ACTION ITEM >> I would like the lines below, from the one with "R5: 330 (SIG3, SIG4) -> 390 (SIG3, SIG4)" through the one with "LDR103: GL5537 (COM, VI) -> GL5539 (COM, VI)", copied exactly and without any pictures.

DATA SUPPLIED >>
*****
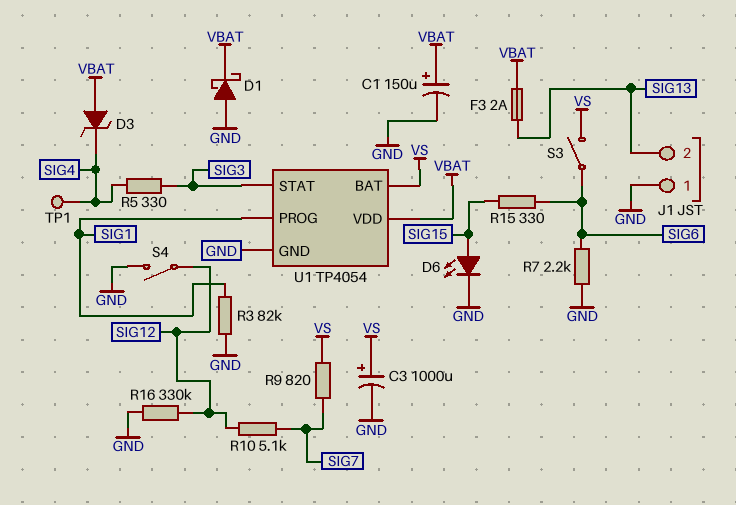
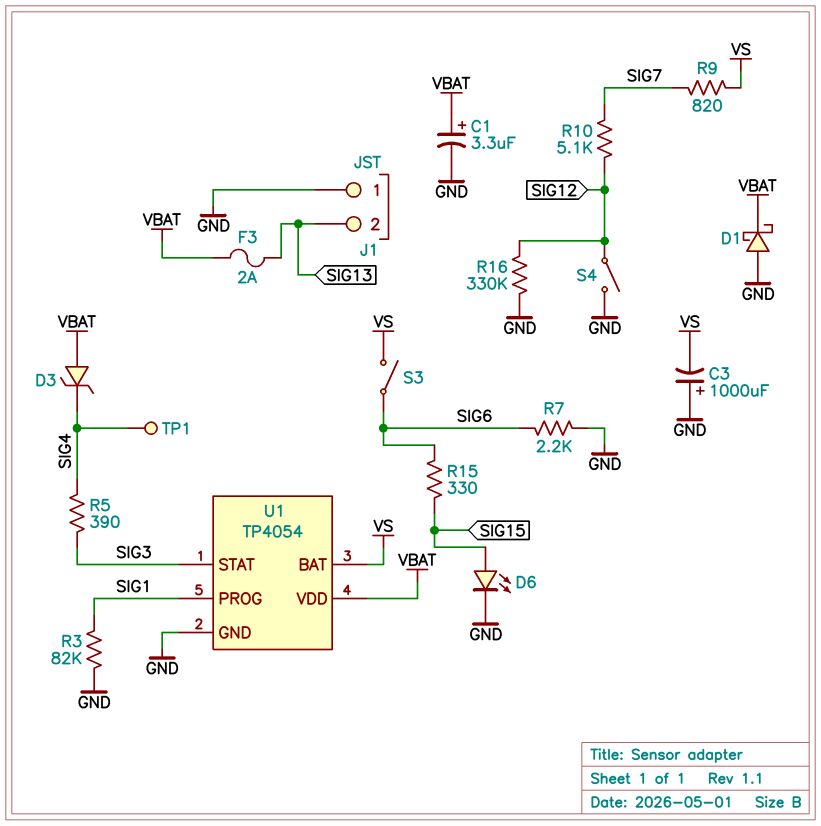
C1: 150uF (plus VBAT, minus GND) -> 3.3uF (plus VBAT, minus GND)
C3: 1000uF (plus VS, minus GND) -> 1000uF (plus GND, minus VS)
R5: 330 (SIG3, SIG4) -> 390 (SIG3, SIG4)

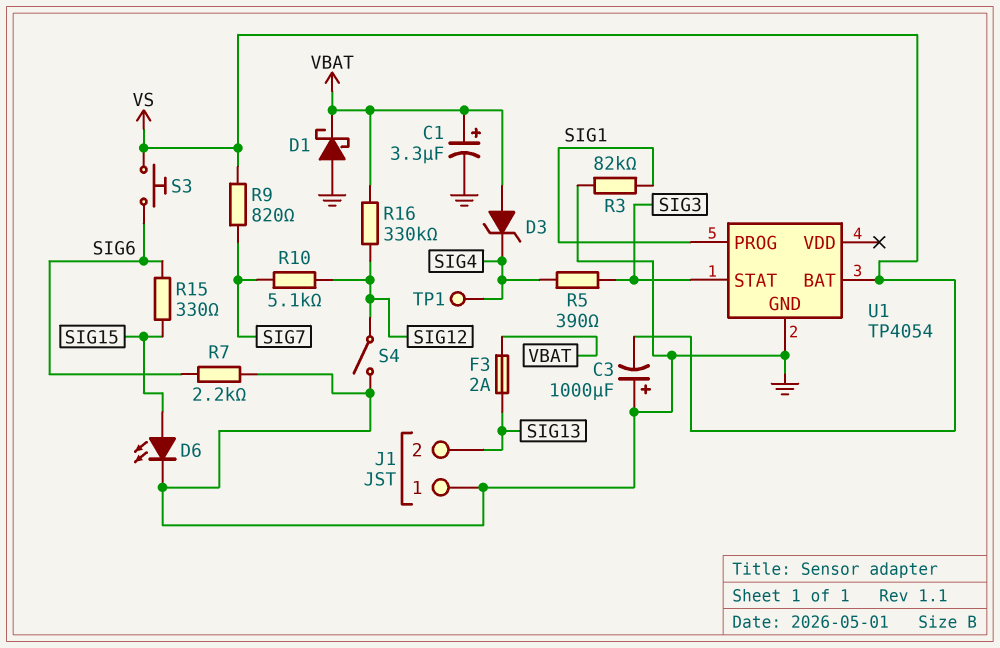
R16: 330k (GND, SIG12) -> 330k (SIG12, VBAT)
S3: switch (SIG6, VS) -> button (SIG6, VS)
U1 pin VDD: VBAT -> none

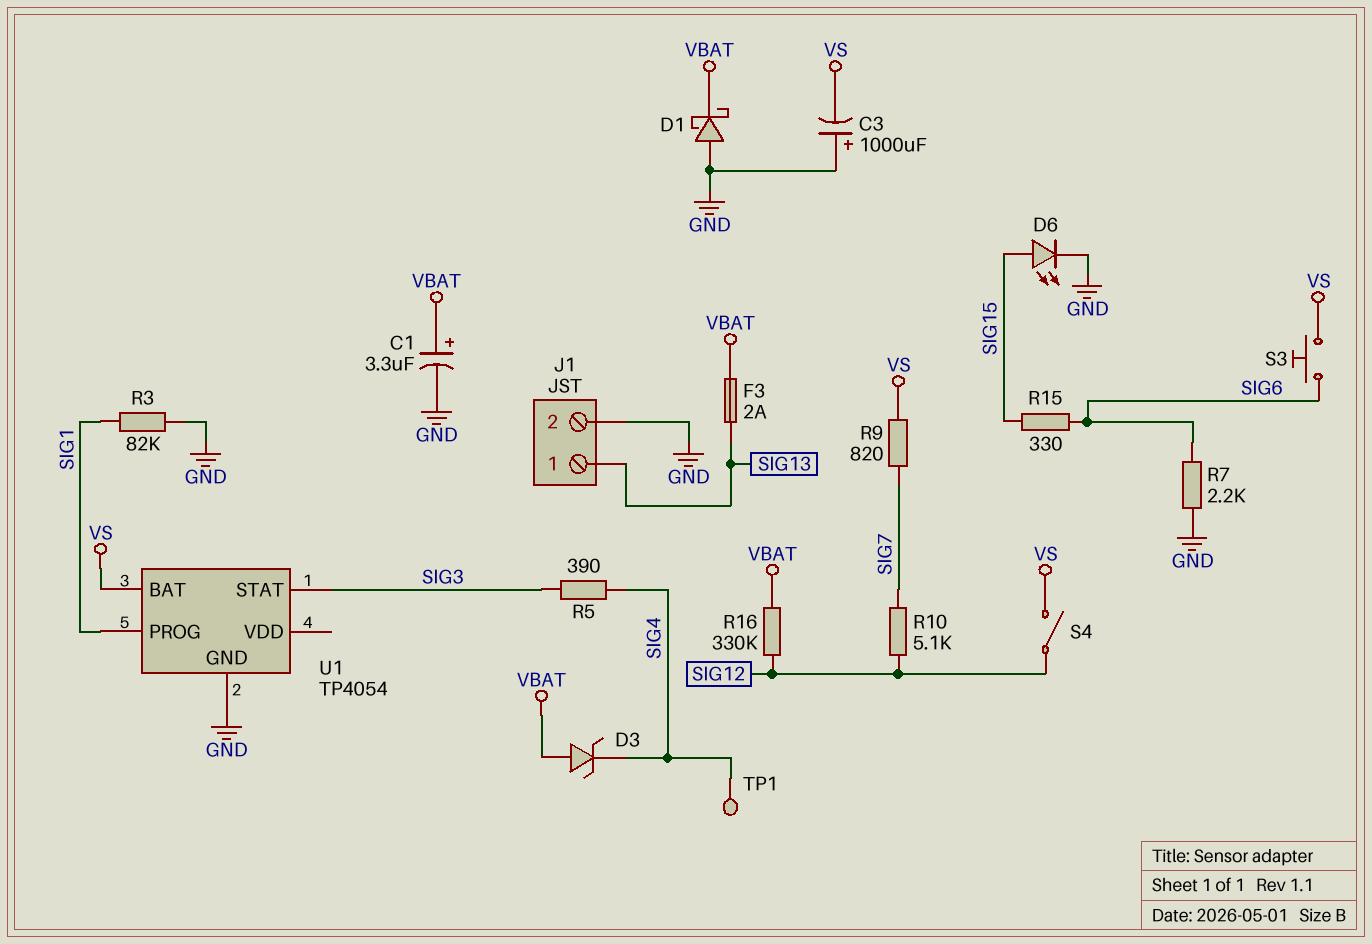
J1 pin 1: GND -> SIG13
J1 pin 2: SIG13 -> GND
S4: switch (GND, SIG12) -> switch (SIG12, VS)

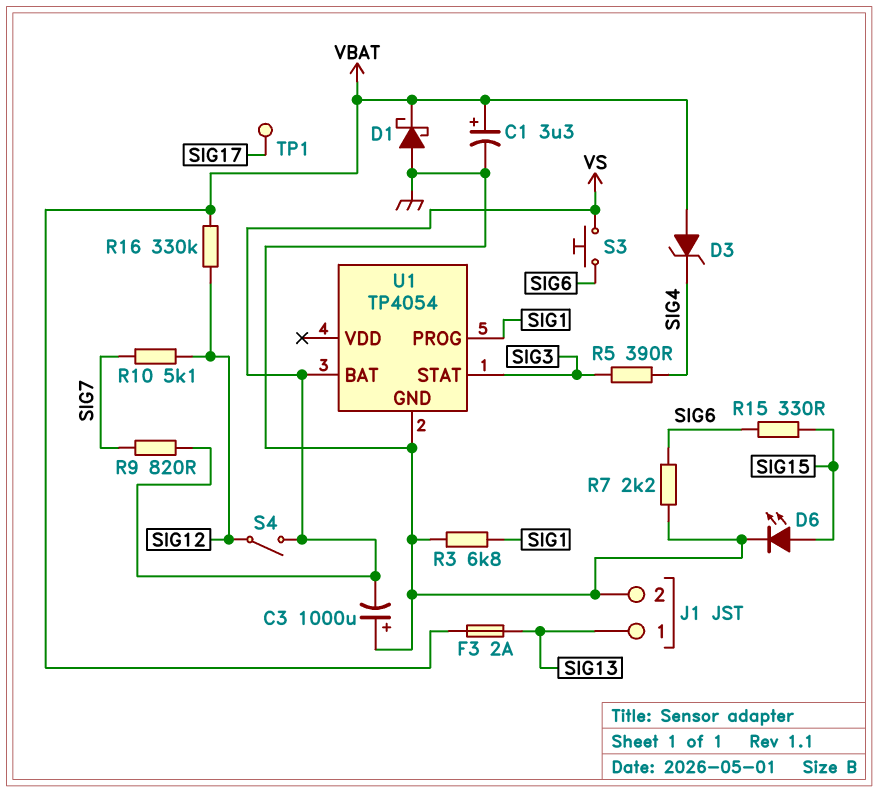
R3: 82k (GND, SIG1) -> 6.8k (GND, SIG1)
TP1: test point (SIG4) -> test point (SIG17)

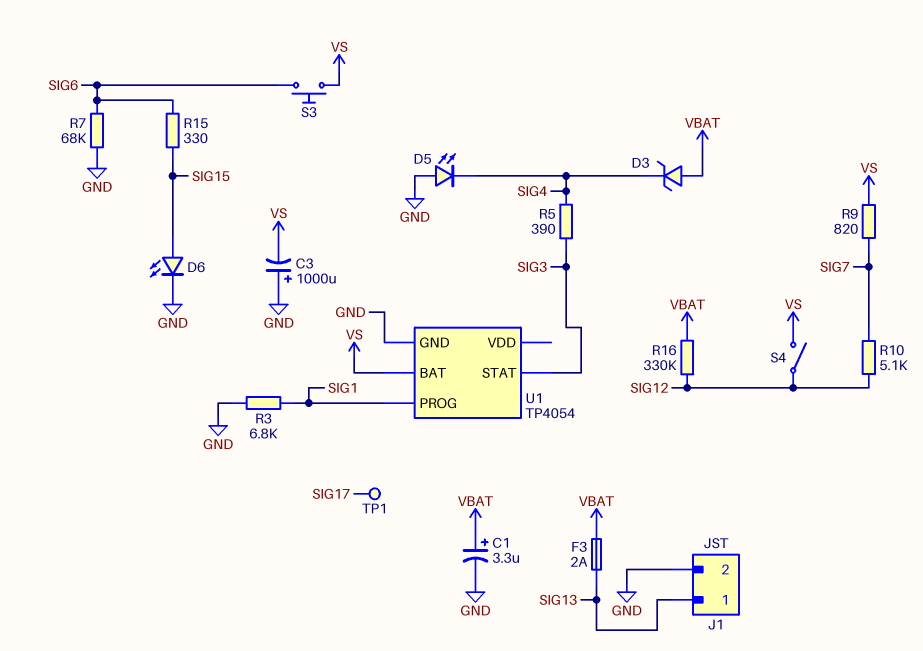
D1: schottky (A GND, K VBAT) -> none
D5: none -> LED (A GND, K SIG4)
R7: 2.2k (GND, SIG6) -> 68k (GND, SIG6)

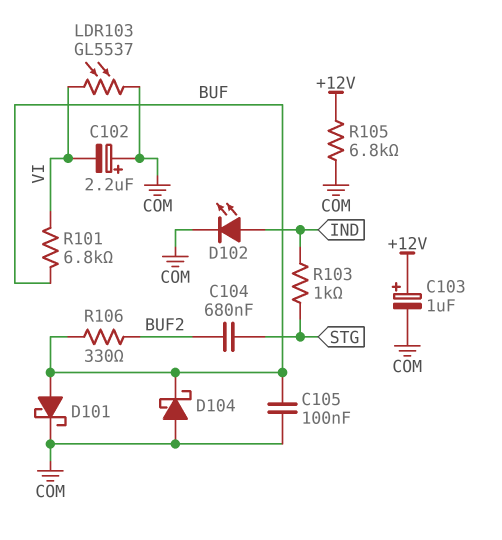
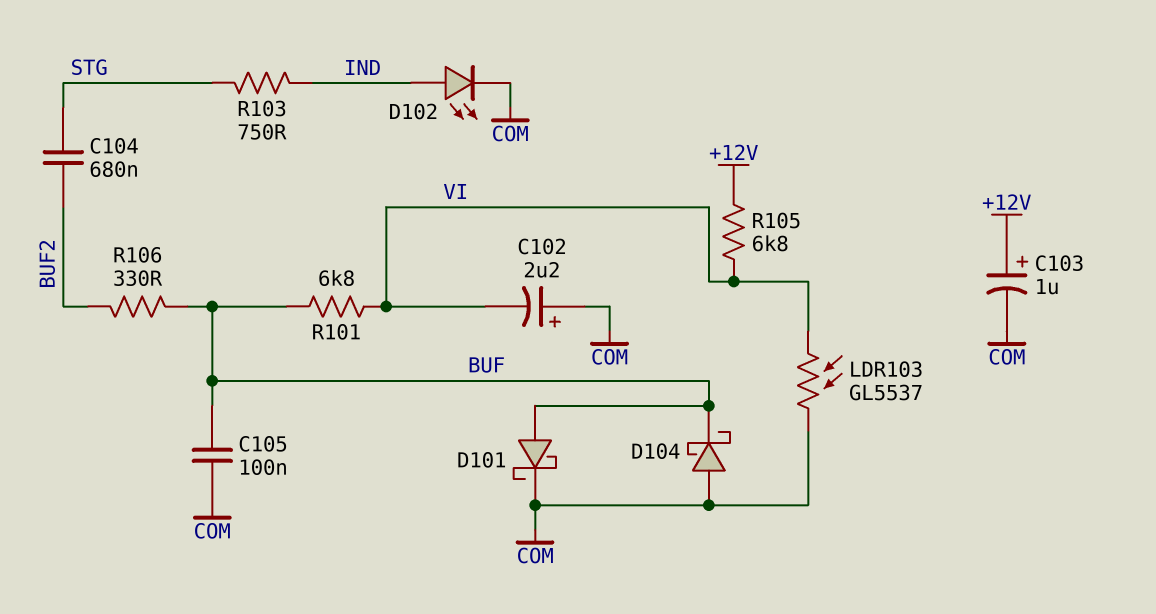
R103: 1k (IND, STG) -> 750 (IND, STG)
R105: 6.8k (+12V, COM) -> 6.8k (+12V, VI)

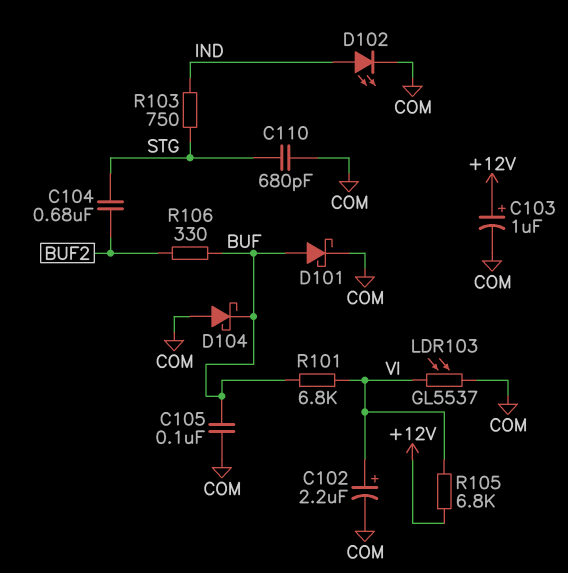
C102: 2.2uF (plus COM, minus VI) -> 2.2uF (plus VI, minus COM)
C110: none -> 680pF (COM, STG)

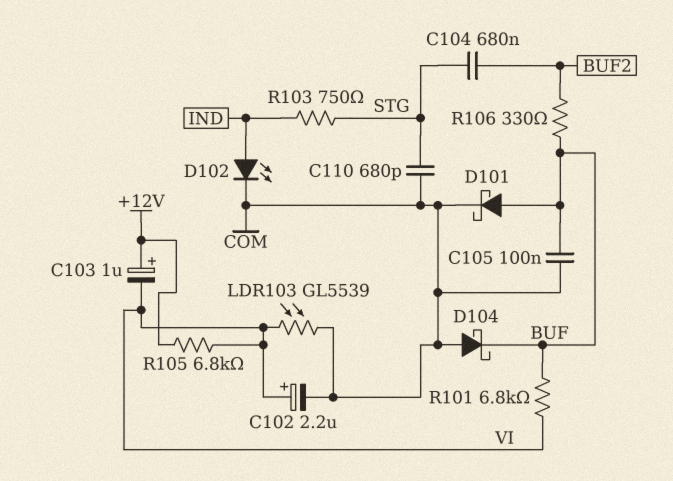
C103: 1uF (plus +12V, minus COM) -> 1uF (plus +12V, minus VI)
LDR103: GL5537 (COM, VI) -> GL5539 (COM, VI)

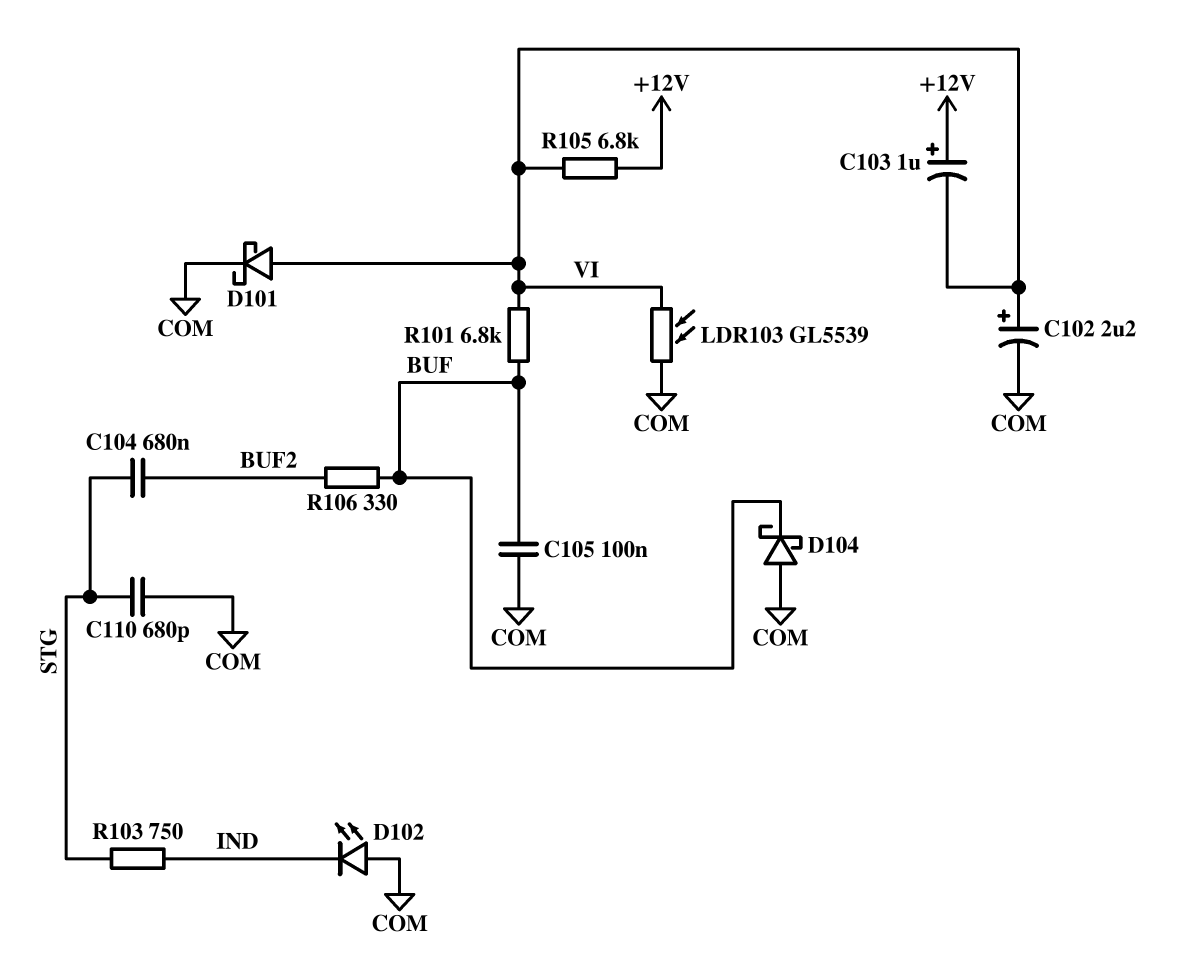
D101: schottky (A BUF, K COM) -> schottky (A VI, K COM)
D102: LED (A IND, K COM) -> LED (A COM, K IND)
*****
PROBLEM SOLUTION >>
R5: 330 (SIG3, SIG4) -> 390 (SIG3, SIG4)

R16: 330k (GND, SIG12) -> 330k (SIG12, VBAT)
S3: switch (SIG6, VS) -> button (SIG6, VS)
U1 pin VDD: VBAT -> none

J1 pin 1: GND -> SIG13
J1 pin 2: SIG13 -> GND
S4: switch (GND, SIG12) -> switch (SIG12, VS)

R3: 82k (GND, SIG1) -> 6.8k (GND, SIG1)
TP1: test point (SIG4) -> test point (SIG17)

D1: schottky (A GND, K VBAT) -> none
D5: none -> LED (A GND, K SIG4)
R7: 2.2k (GND, SIG6) -> 68k (GND, SIG6)

R103: 1k (IND, STG) -> 750 (IND, STG)
R105: 6.8k (+12V, COM) -> 6.8k (+12V, VI)

C102: 2.2uF (plus COM, minus VI) -> 2.2uF (plus VI, minus COM)
C110: none -> 680pF (COM, STG)

C103: 1uF (plus +12V, minus COM) -> 1uF (plus +12V, minus VI)
LDR103: GL5537 (COM, VI) -> GL5539 (COM, VI)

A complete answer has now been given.